##### DATASET CONTENT #####

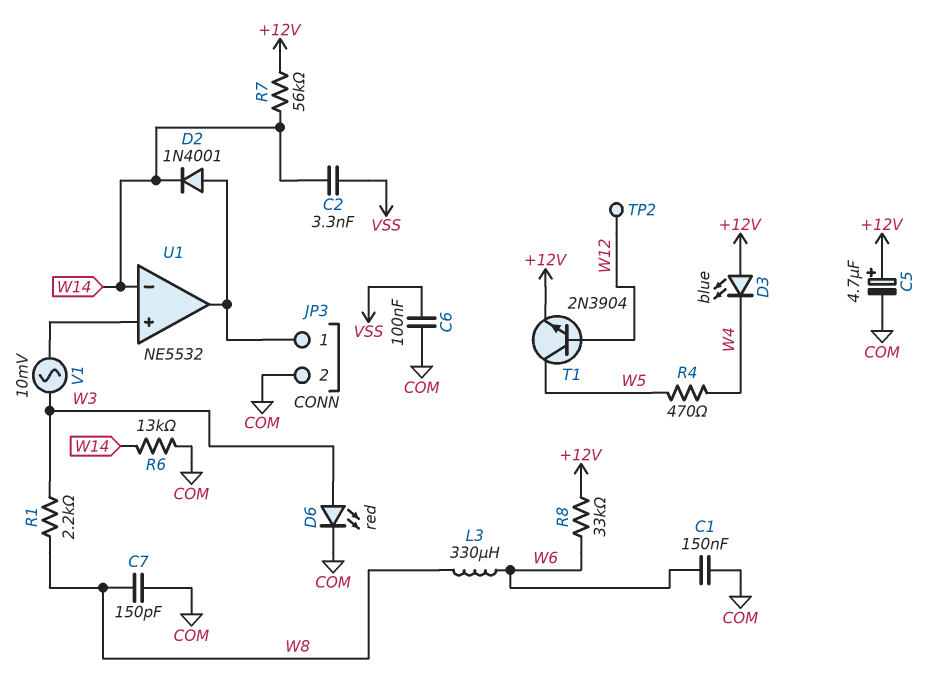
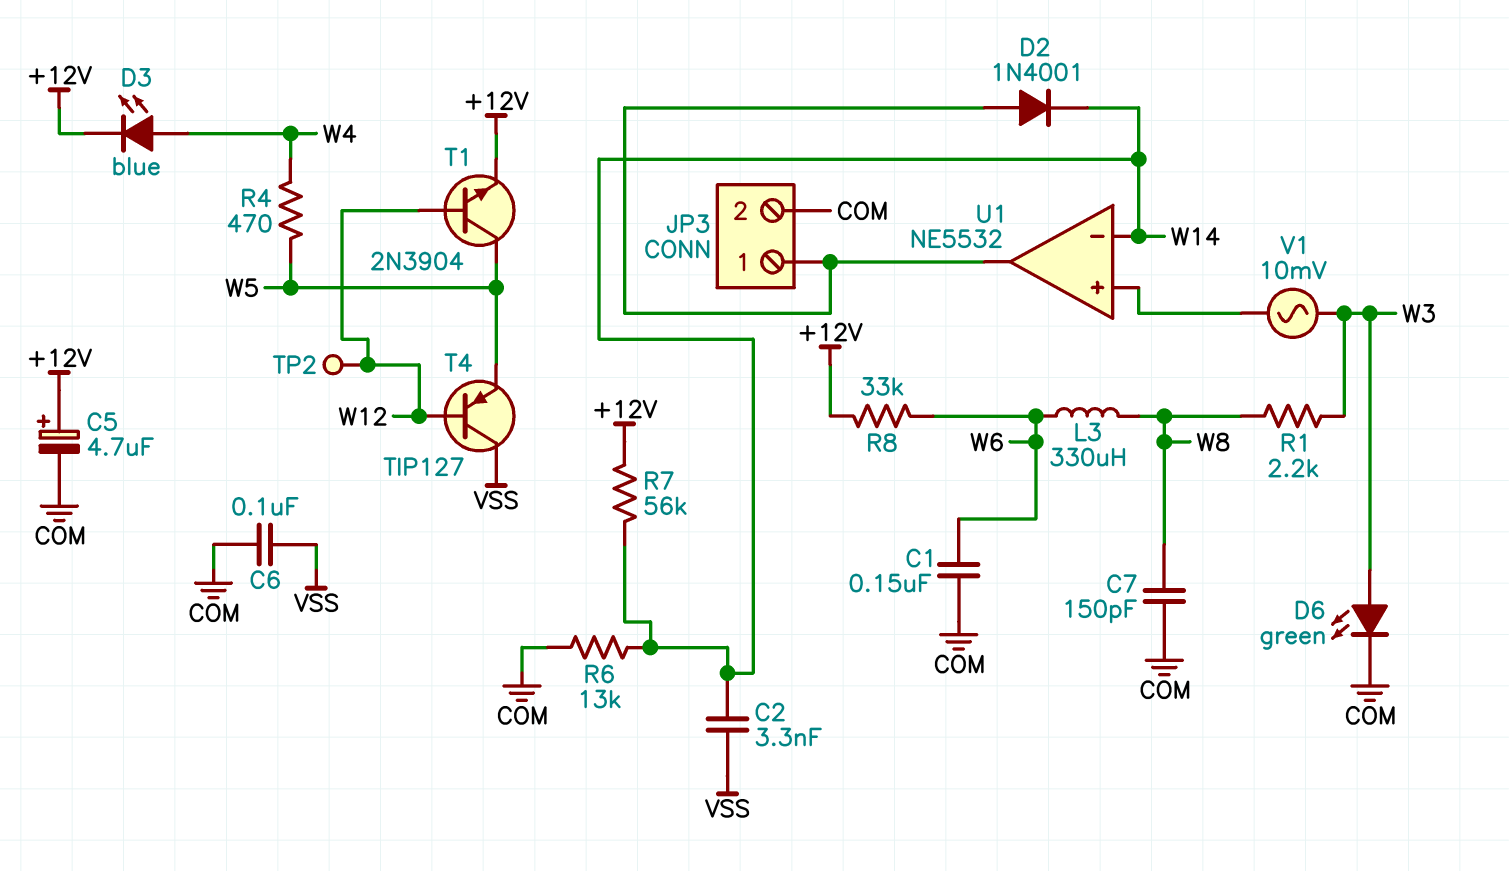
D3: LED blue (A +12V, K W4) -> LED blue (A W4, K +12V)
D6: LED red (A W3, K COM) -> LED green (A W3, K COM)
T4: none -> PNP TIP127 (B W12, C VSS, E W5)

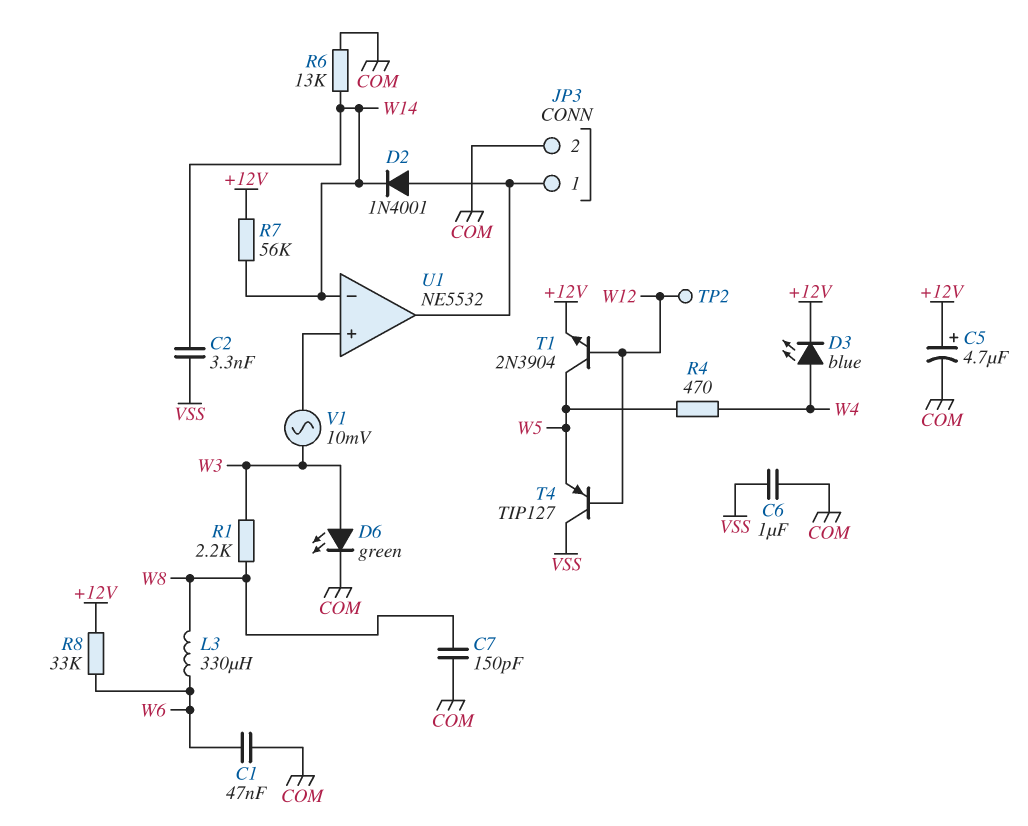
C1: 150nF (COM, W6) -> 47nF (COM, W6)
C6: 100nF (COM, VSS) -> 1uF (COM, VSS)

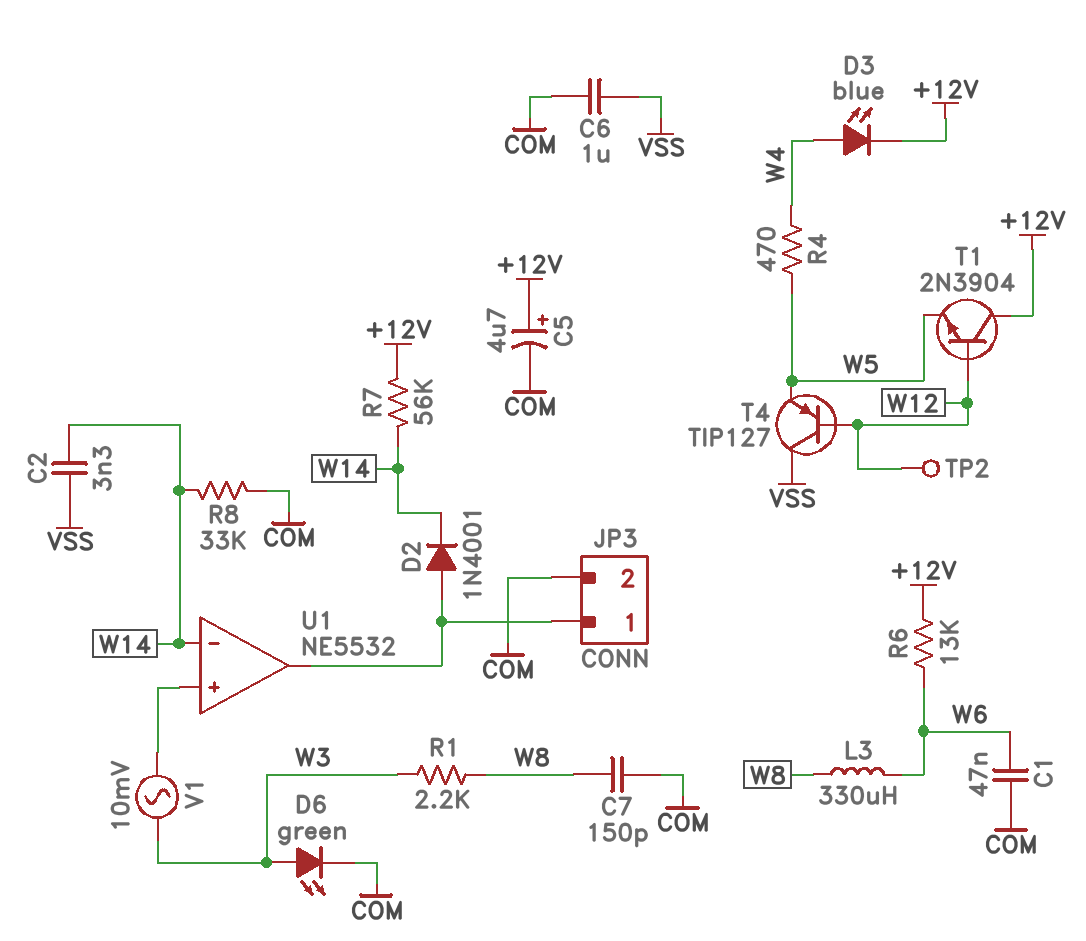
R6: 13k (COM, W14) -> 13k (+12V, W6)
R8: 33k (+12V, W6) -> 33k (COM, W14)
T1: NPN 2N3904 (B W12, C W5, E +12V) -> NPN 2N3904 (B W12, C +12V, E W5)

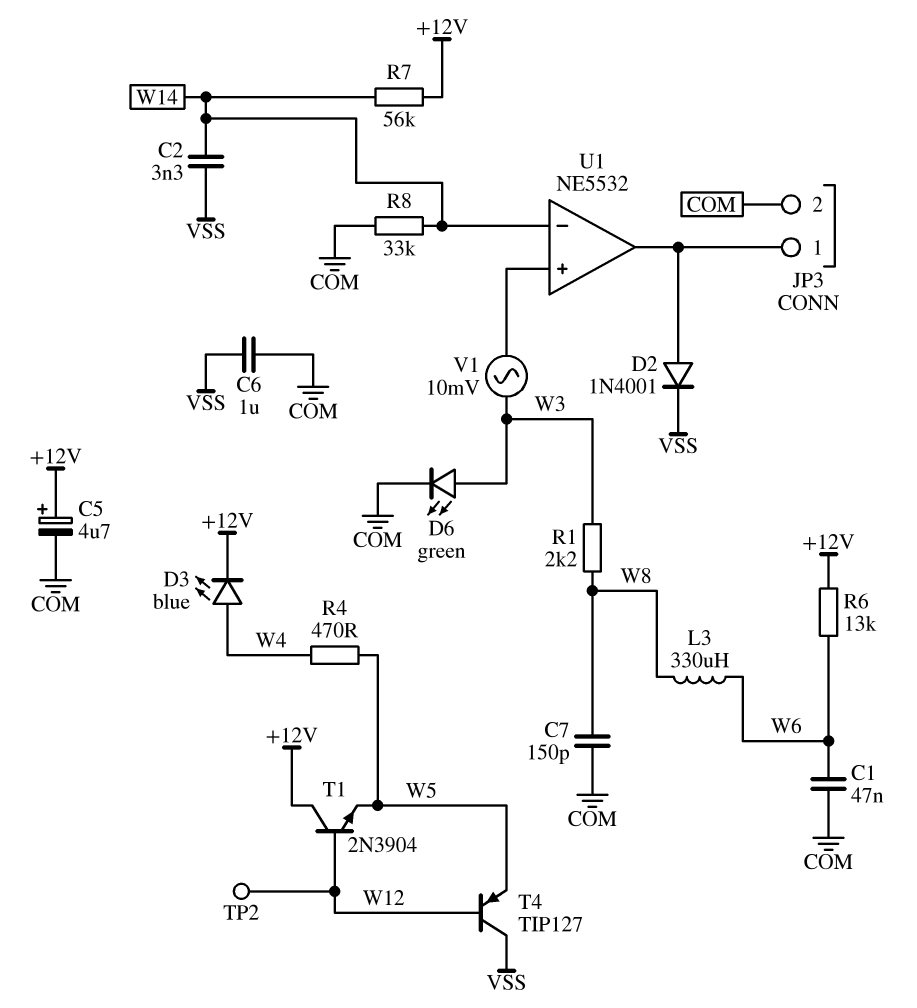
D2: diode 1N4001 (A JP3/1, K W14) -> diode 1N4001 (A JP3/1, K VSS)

#####

Pictures must be left out. Return verbatim only the lines from the line with "T4: none -> PNP TIP127 (B W12, C VSS, E W5)" through the final line of the material above, including both ends.

FINISHED EXERCISE
T4: none -> PNP TIP127 (B W12, C VSS, E W5)

C1: 150nF (COM, W6) -> 47nF (COM, W6)
C6: 100nF (COM, VSS) -> 1uF (COM, VSS)

R6: 13k (COM, W14) -> 13k (+12V, W6)
R8: 33k (+12V, W6) -> 33k (COM, W14)
T1: NPN 2N3904 (B W12, C W5, E +12V) -> NPN 2N3904 (B W12, C +12V, E W5)

D2: diode 1N4001 (A JP3/1, K W14) -> diode 1N4001 (A JP3/1, K VSS)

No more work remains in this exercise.